Recorded data:
Start of Block

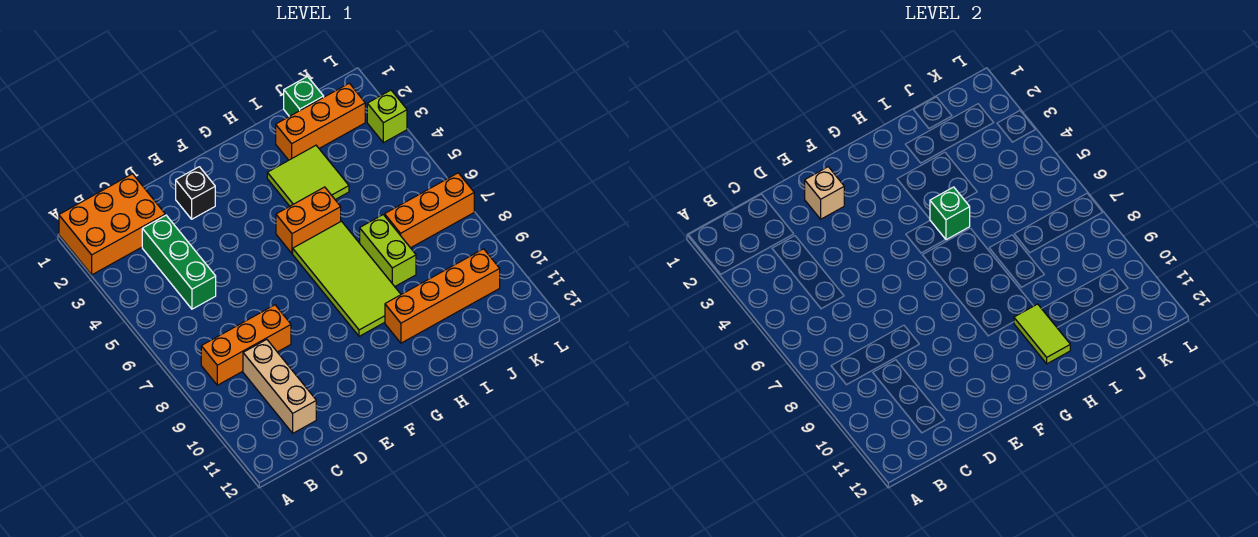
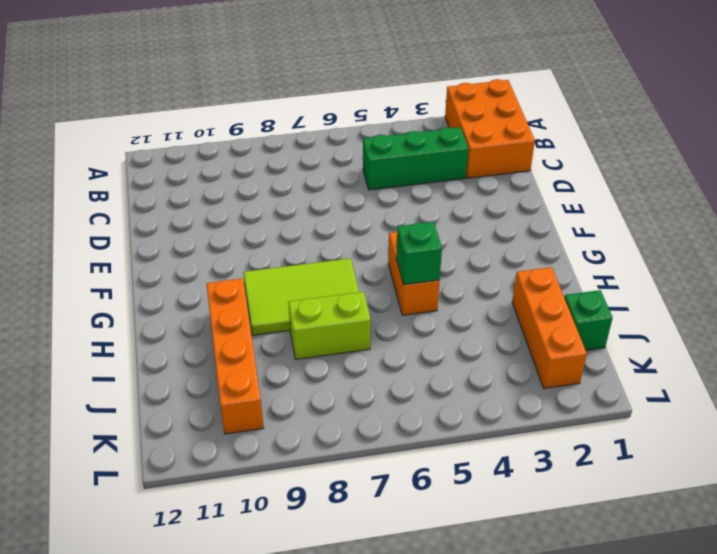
lime 2x3 tile [243,258,359,335] -> lime 2x4 tile [293,221,401,336]
none -> orange 1x3 brick [201,305,291,385]
none -> tan 1x3 brick [243,339,316,433]
none -> black 1x1 brick [176,167,215,219]

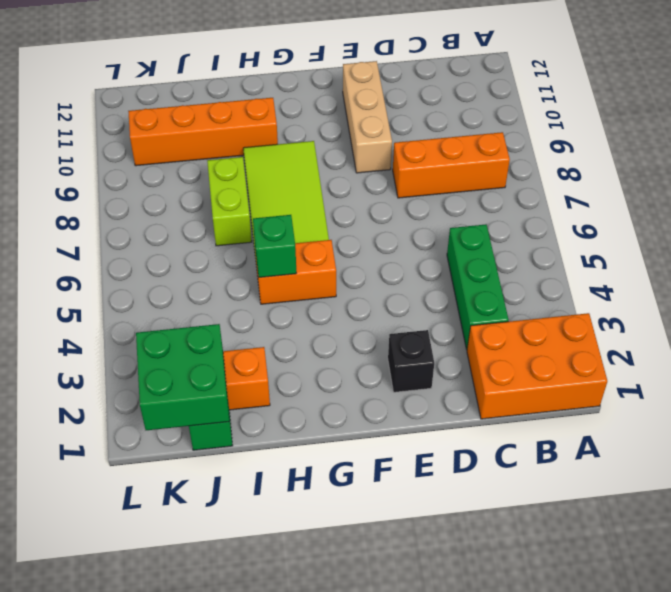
tan 1x3 brick [343,61,392,173] -> tan 1x3 brick moved to [243,339,316,433]
green 2x2 brick [136,324,229,430] -> none
none -> lime 2x2 tile [267,146,349,206]
none -> orange 1x3 brick [385,173,474,248]
none -> lime 1x1 brick [367,90,407,143]

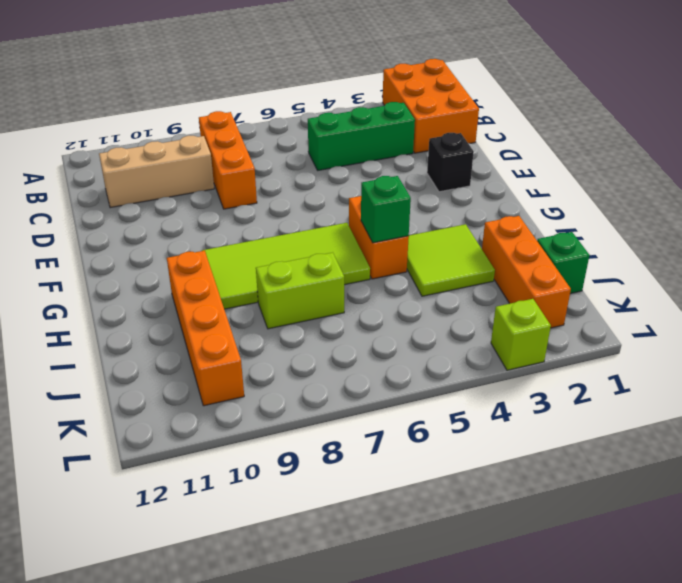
none -> orange 1x3 brick [385,173,474,248]
none -> tan 1x1 brick [805,167,844,219]
none -> lime 1x2 tile [1014,304,1070,364]

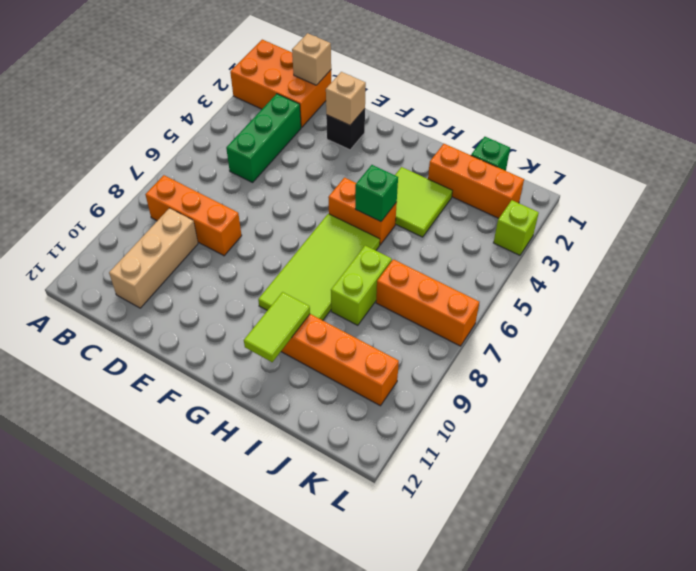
tan 1x1 brick [292,33,331,85] -> none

End of Block

**What to produce**. Please reproduce exactly and only the lines from the first line of the records through the line containing "green 2x2 brick [136,324,229,430] -> none", both included, omitting any pictures.

**Written solution**.
lime 2x3 tile [243,258,359,335] -> lime 2x4 tile [293,221,401,336]
none -> orange 1x3 brick [201,305,291,385]
none -> tan 1x3 brick [243,339,316,433]
none -> black 1x1 brick [176,167,215,219]

tan 1x3 brick [343,61,392,173] -> tan 1x3 brick moved to [243,339,316,433]
green 2x2 brick [136,324,229,430] -> none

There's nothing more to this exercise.